**Goal of the exercise**
Print each entry word for word.
____
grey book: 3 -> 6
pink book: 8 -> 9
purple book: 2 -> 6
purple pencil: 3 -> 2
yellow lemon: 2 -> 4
____
**Reply to the exercise**
grey book: 3 -> 6
pink book: 8 -> 9
purple book: 2 -> 6
purple pencil: 3 -> 2
yellow lemon: 2 -> 4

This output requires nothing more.